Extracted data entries
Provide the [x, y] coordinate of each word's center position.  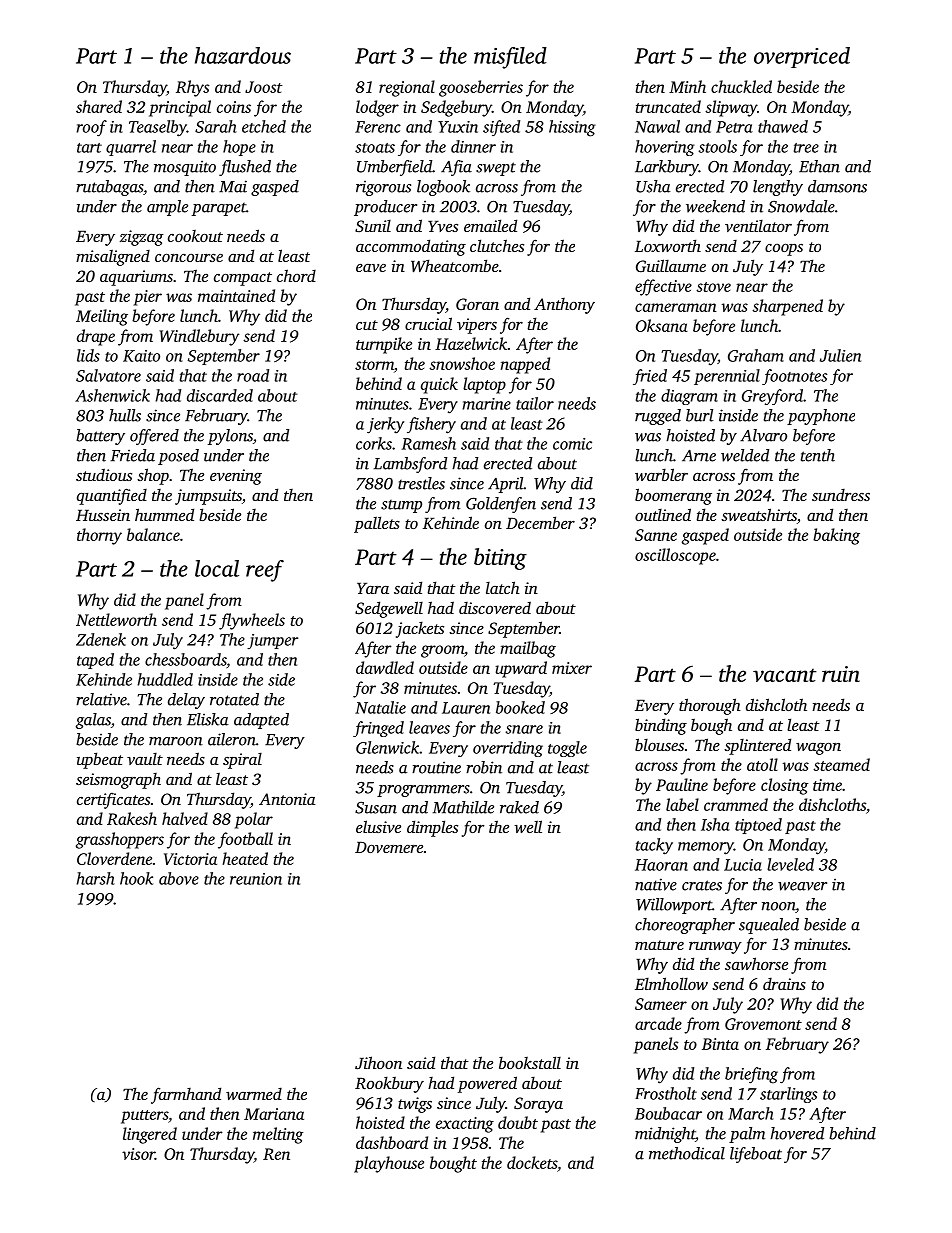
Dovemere [389, 847]
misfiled [510, 58]
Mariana [274, 1114]
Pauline [682, 784]
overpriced [802, 57]
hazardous [243, 55]
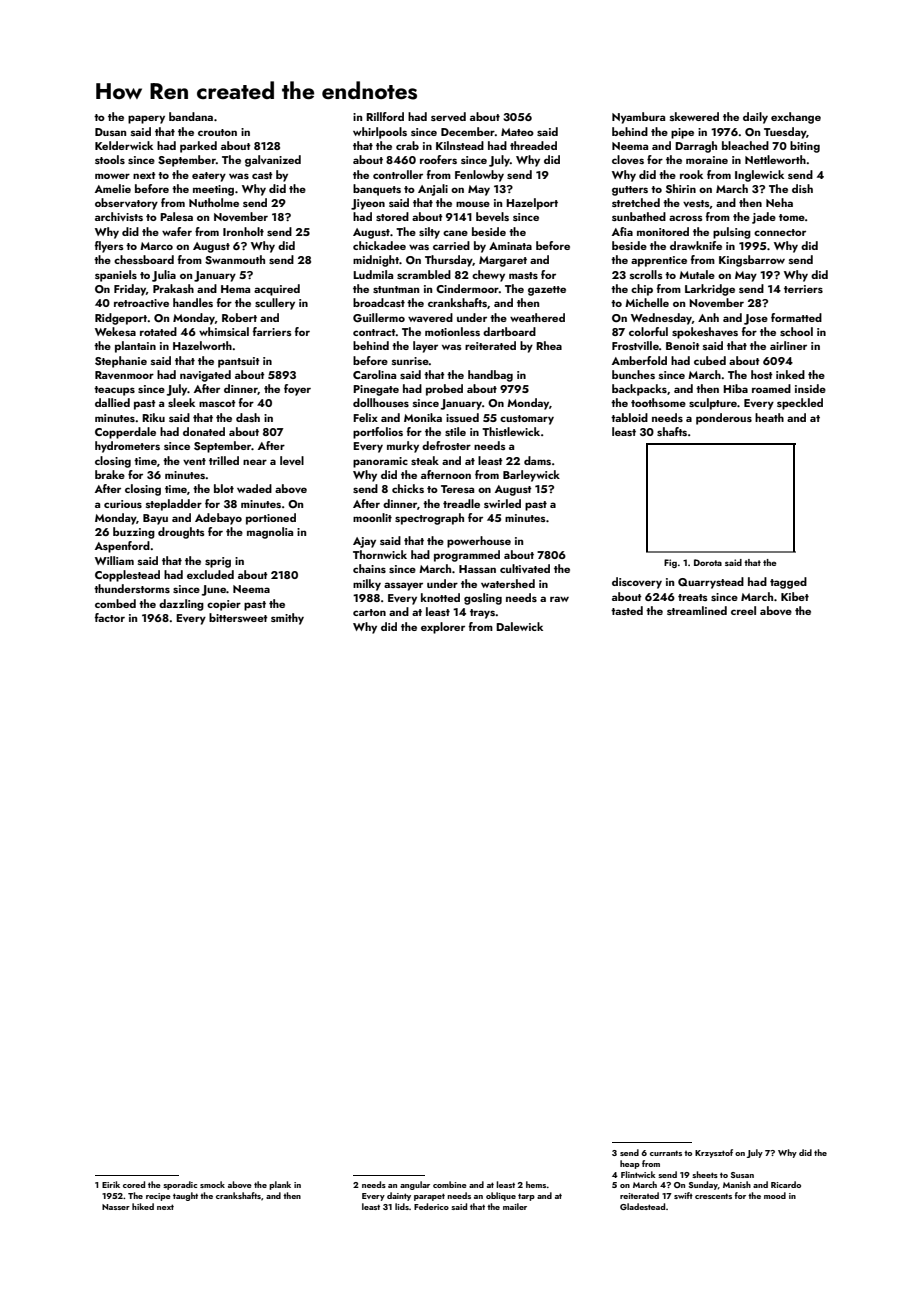 The image size is (924, 1308). I want to click on exchange, so click(796, 118).
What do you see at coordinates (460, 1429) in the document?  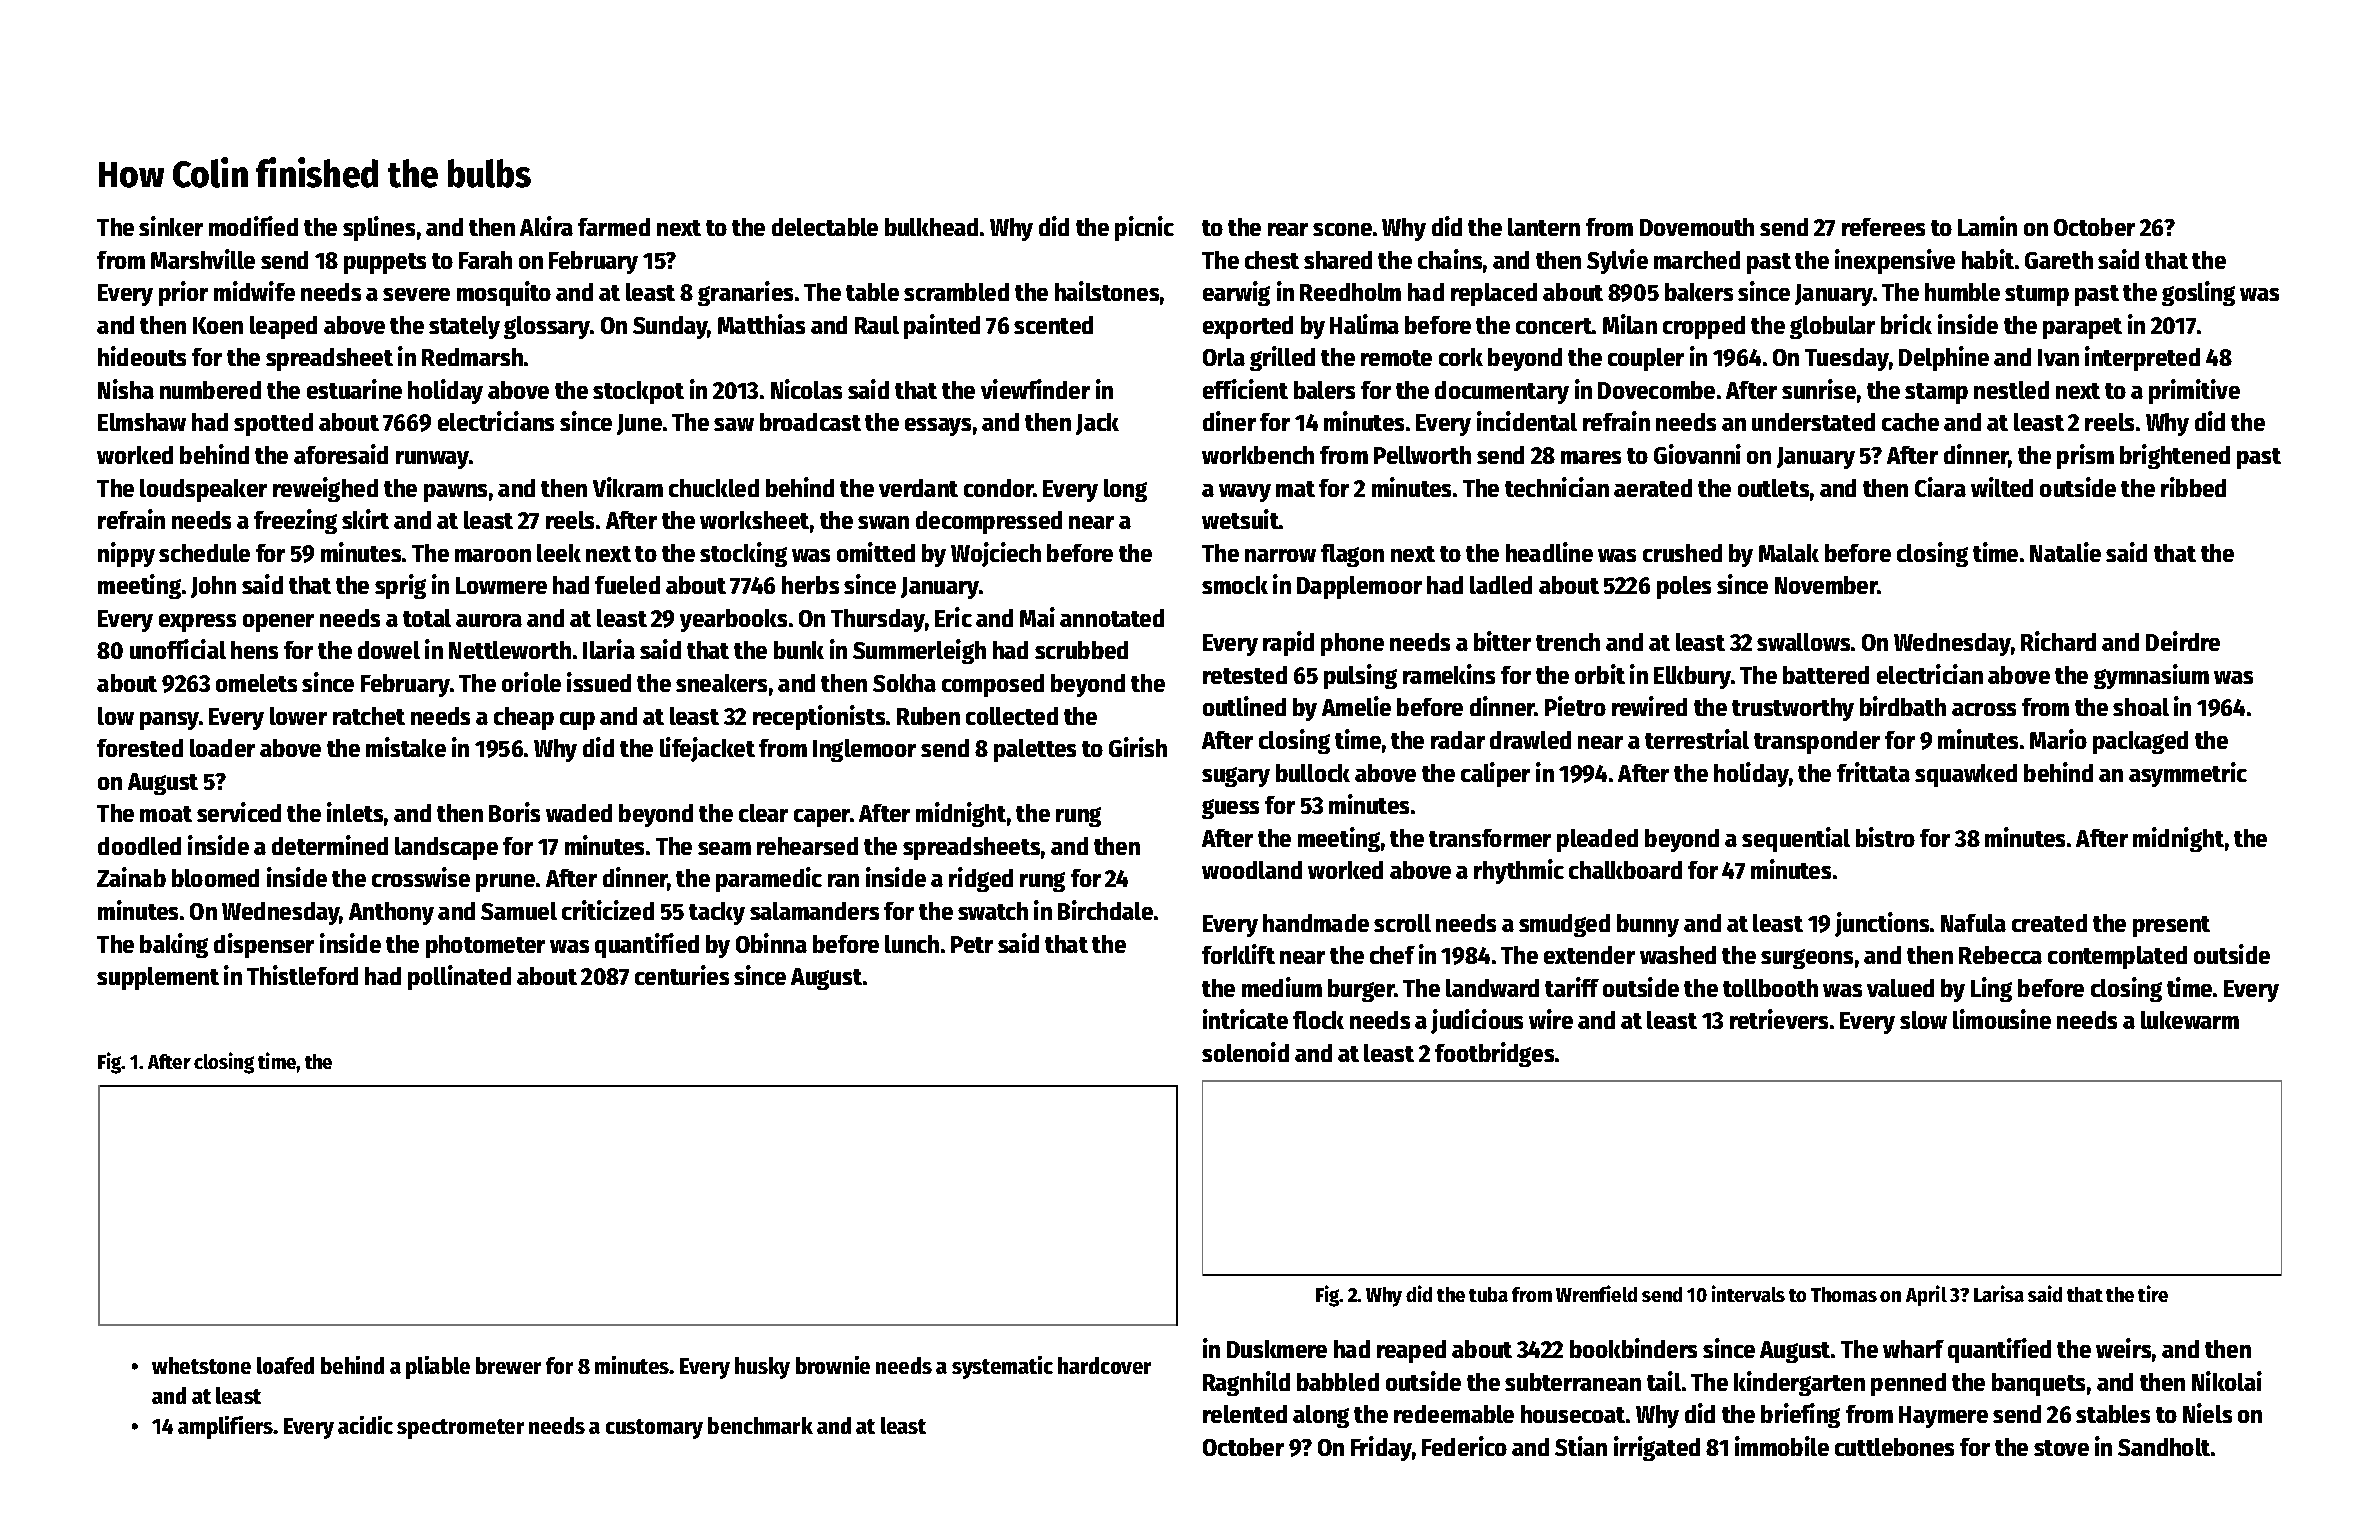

→ **What you are asked to do**: Quote all of the lines above word for word, and leave the pictures out of your answer.

→ **Expected answer**:
Provide the [x, y] coordinate of each word's center position.  
Dovemere [389, 847]
misfiled [510, 58]
Mariana [274, 1114]
Pauline [682, 784]
overpriced [802, 57]
hazardous [243, 55]
 The image size is (924, 1308). I want to click on exchange, so click(796, 118).
What do you see at coordinates (460, 1429) in the document?  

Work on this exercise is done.